[Change detection data]
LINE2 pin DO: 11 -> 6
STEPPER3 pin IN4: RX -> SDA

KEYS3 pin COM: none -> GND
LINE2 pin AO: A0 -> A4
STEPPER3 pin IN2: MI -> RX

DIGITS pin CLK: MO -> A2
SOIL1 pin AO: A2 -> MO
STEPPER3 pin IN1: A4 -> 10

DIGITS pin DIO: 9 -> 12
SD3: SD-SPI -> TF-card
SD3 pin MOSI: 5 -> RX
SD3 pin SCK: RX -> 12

---

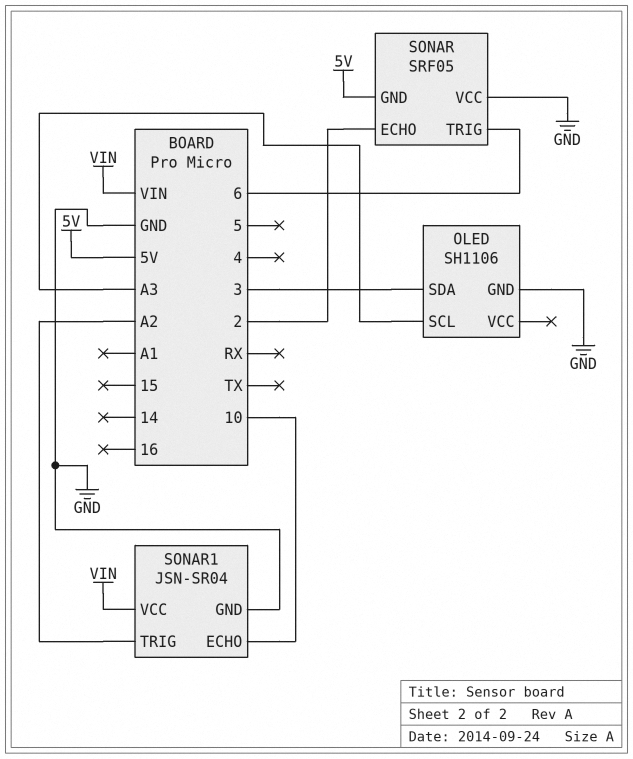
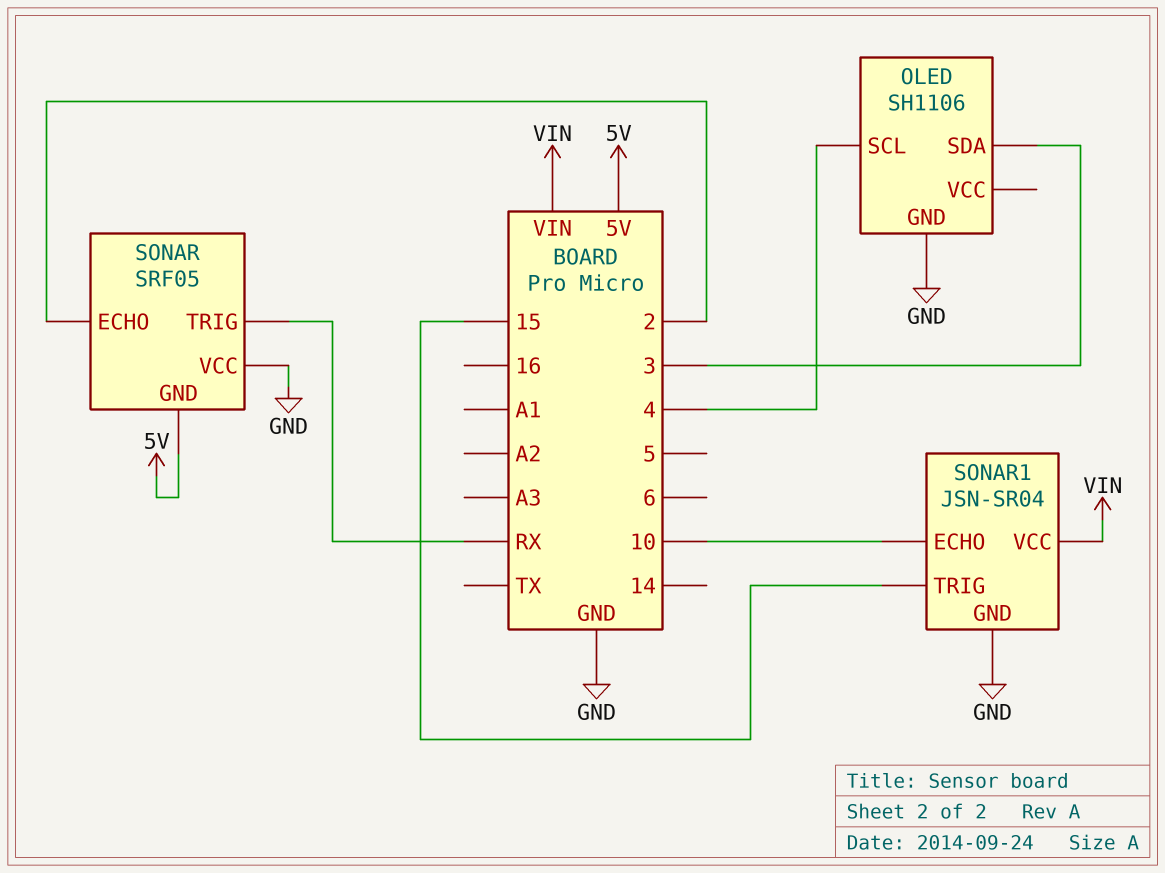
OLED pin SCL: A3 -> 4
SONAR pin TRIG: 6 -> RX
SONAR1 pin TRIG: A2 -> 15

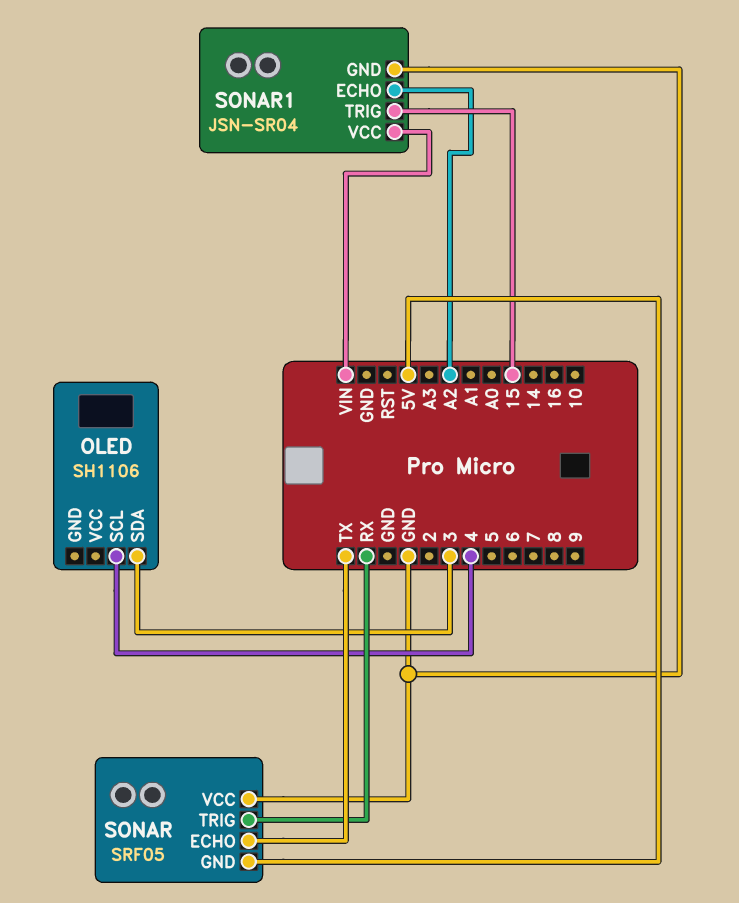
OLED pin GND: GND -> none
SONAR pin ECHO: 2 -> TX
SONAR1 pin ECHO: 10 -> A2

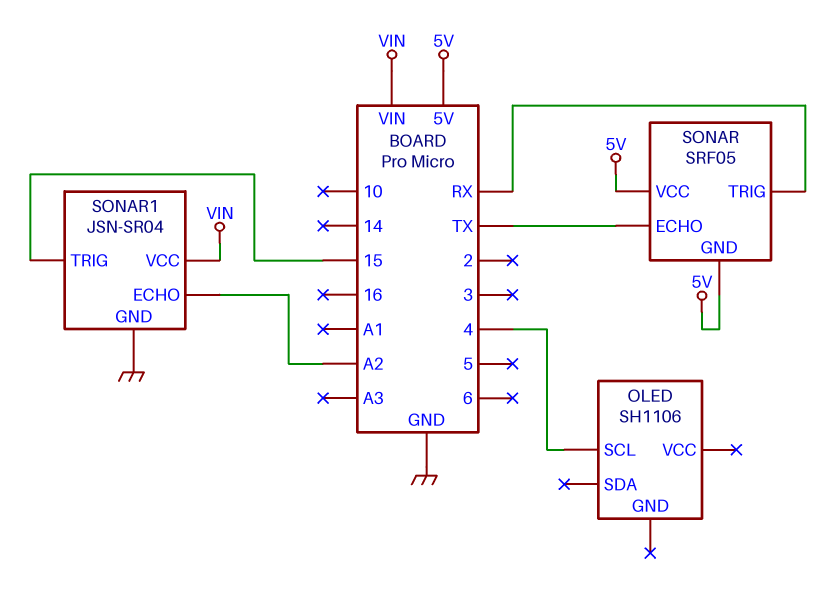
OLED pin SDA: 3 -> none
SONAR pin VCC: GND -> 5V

WHAT TO PRODUCE: Using the entries, state how many of their lines hold "TRIG"; give the number and no more.

EXPECTED ANSWER: 2